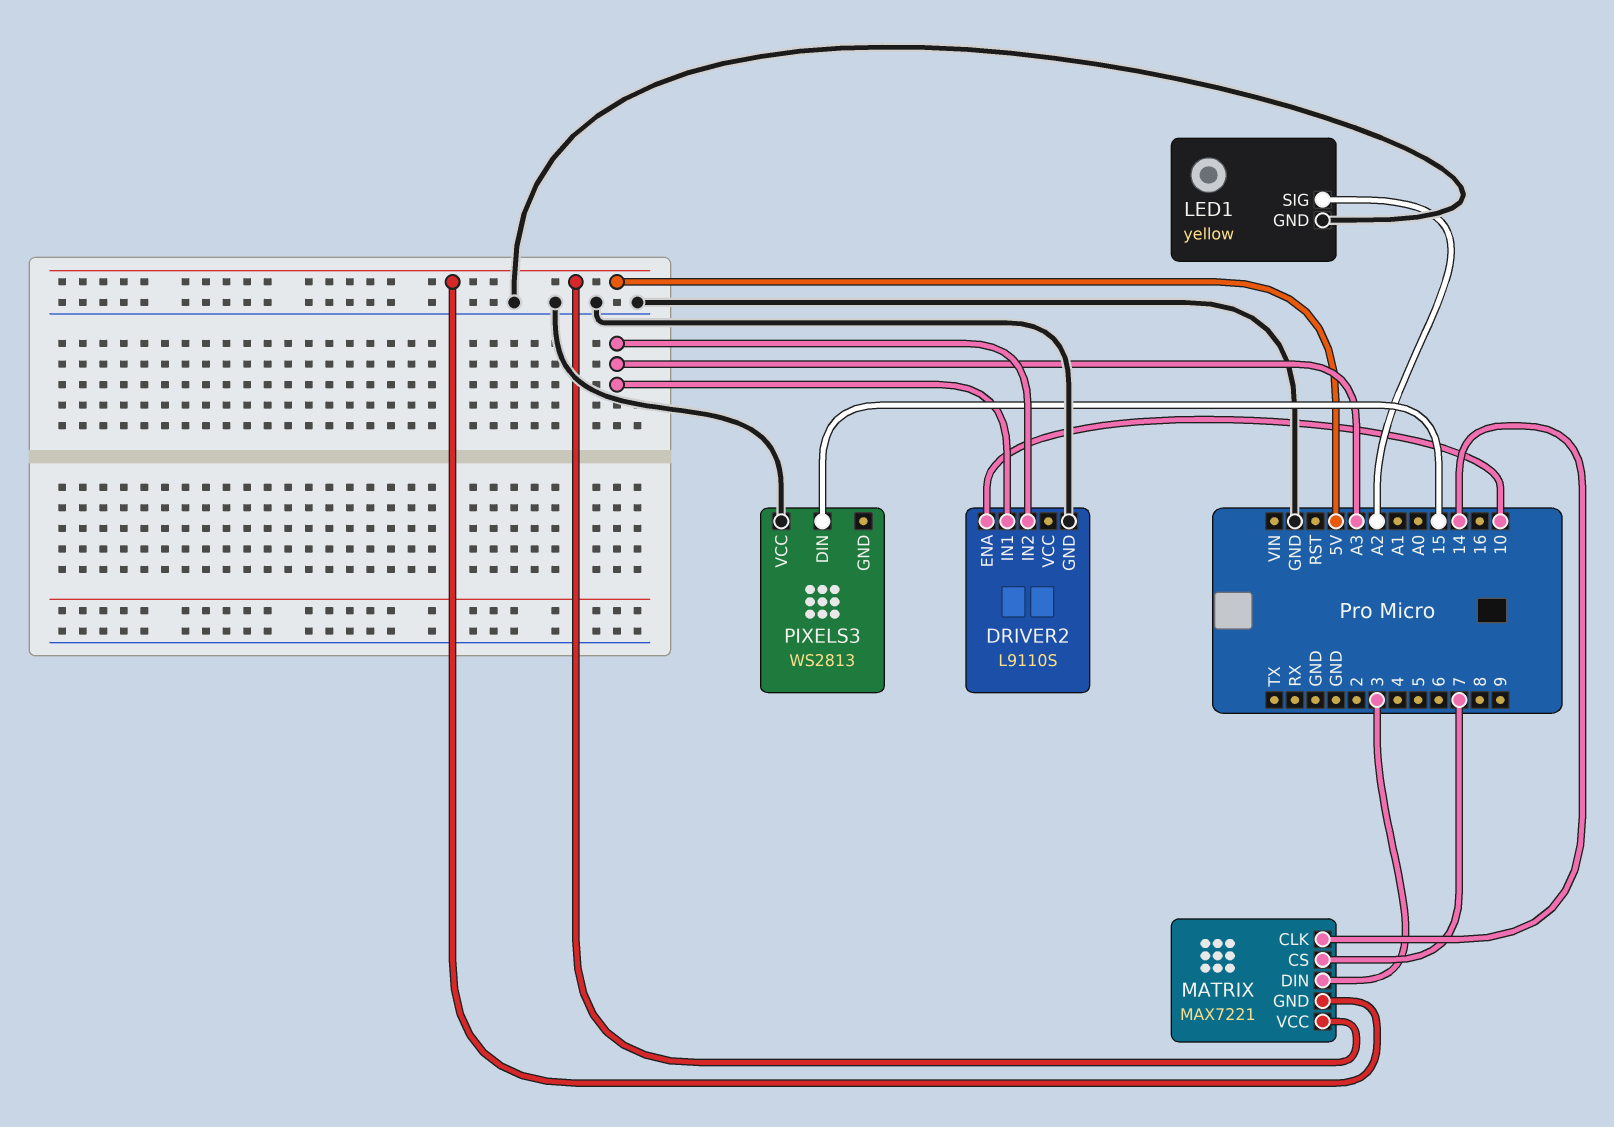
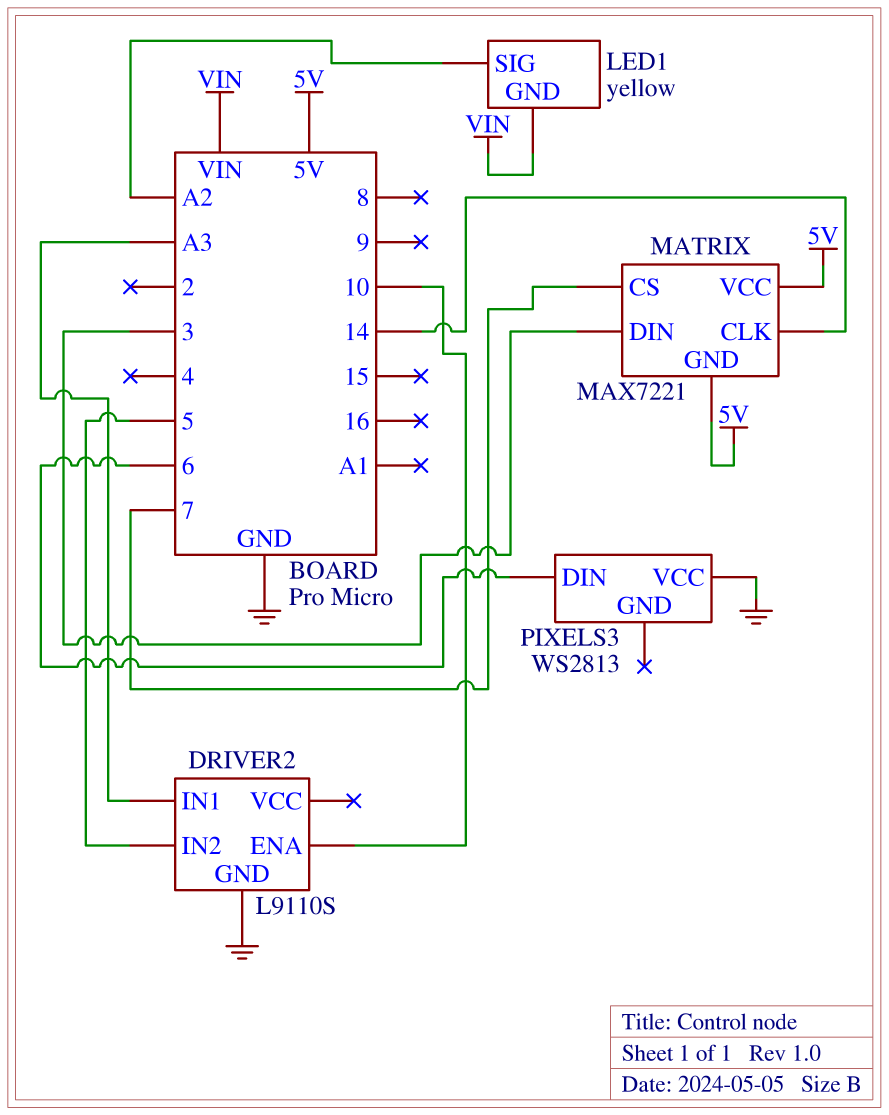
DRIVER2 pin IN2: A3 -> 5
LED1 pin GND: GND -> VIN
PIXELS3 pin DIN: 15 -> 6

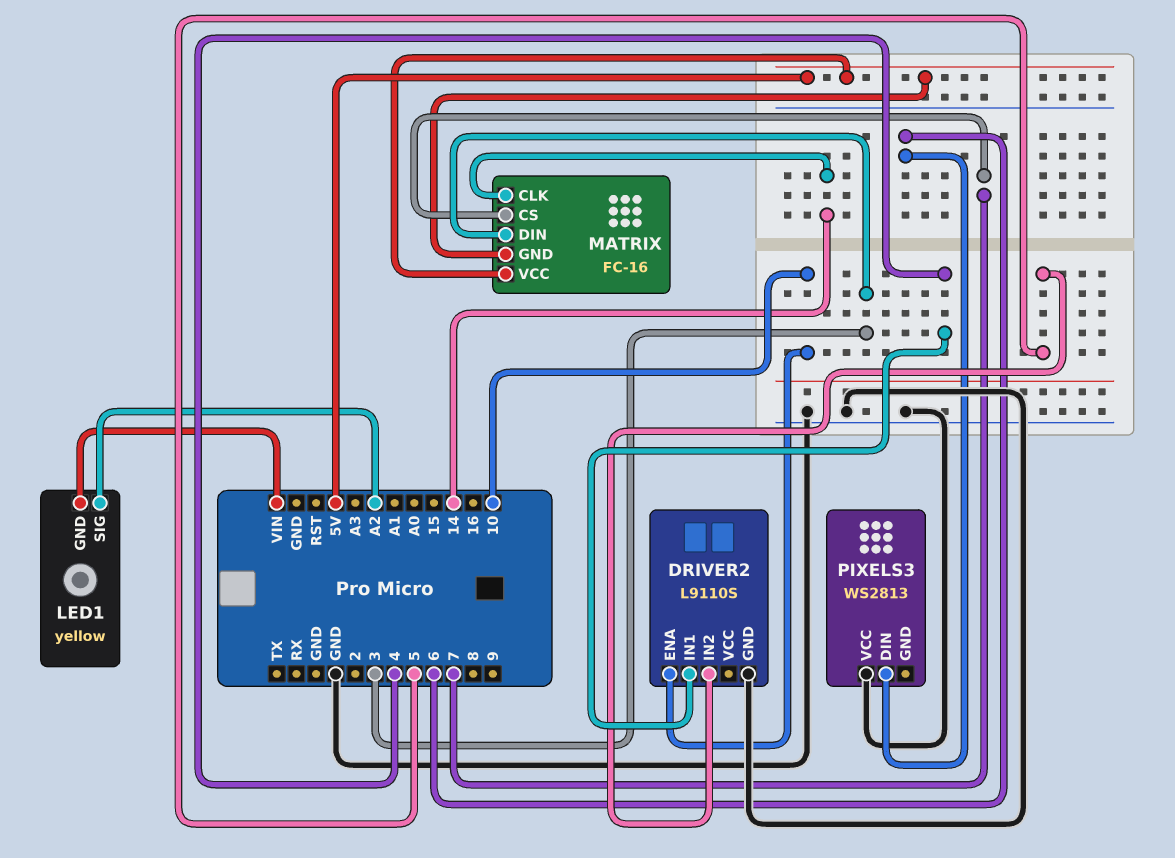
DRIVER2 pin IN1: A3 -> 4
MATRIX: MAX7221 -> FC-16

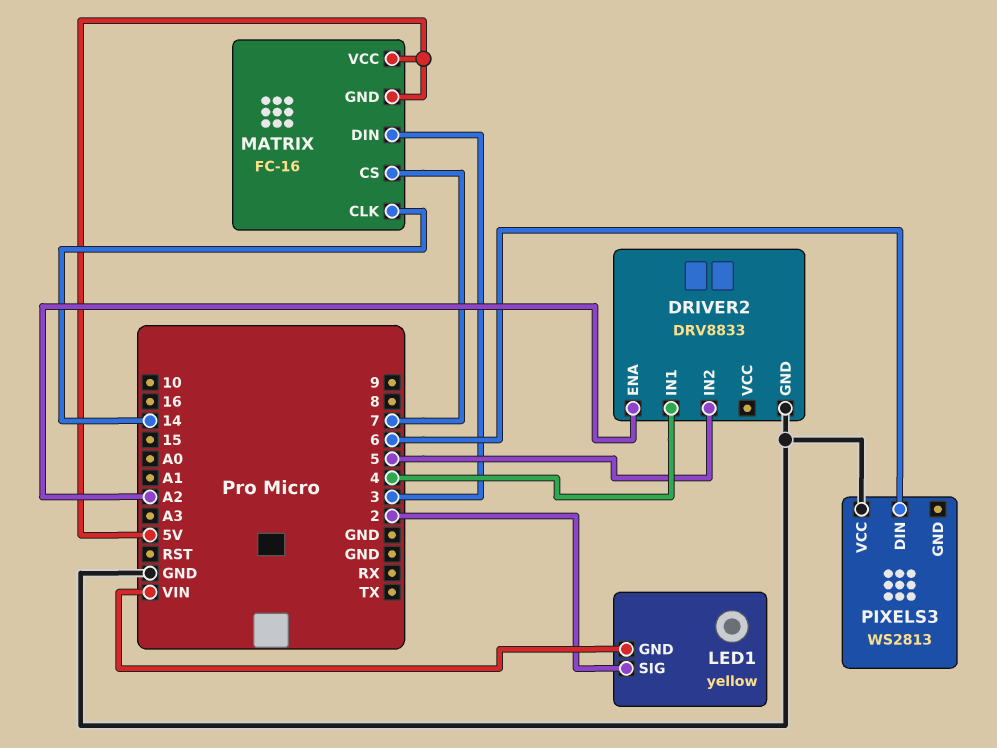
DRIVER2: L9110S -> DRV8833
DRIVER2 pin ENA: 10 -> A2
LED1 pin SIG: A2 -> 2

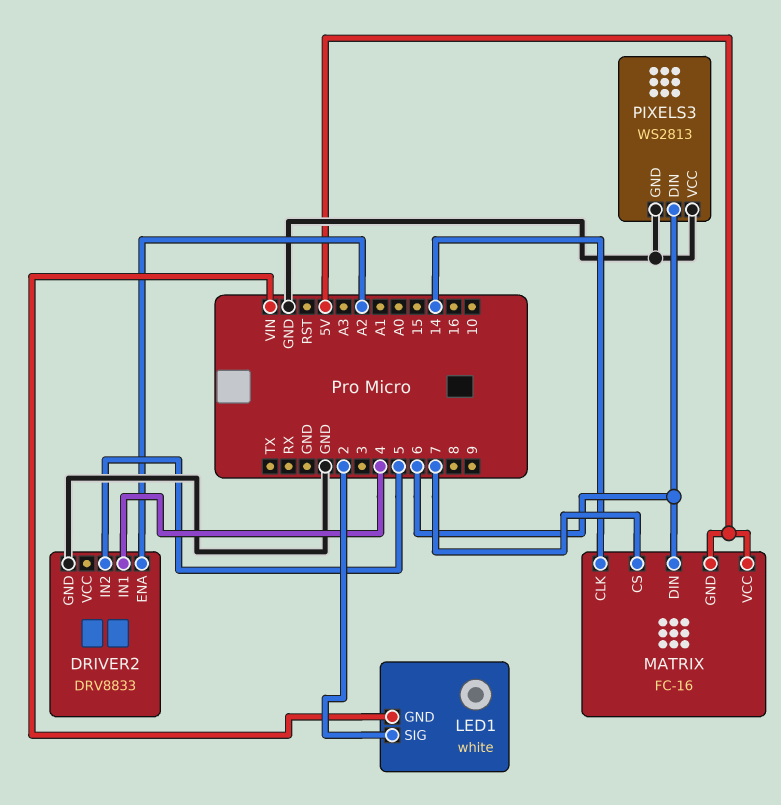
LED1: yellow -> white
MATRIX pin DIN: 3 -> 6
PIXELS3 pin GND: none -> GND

*****

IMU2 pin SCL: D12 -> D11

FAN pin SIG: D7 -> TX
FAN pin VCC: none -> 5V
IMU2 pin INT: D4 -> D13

*****

§ WHAT YOU ARE ASKED TO DO
Copy range, inclusive: the line holding "IMU2 pin SCL: D12 -> D11" to the line holding "IMU2 pin INT: D4 -> D13". Reproduce exactly those lines of the records above and no others.

§ SOLUTION
IMU2 pin SCL: D12 -> D11

FAN pin SIG: D7 -> TX
FAN pin VCC: none -> 5V
IMU2 pin INT: D4 -> D13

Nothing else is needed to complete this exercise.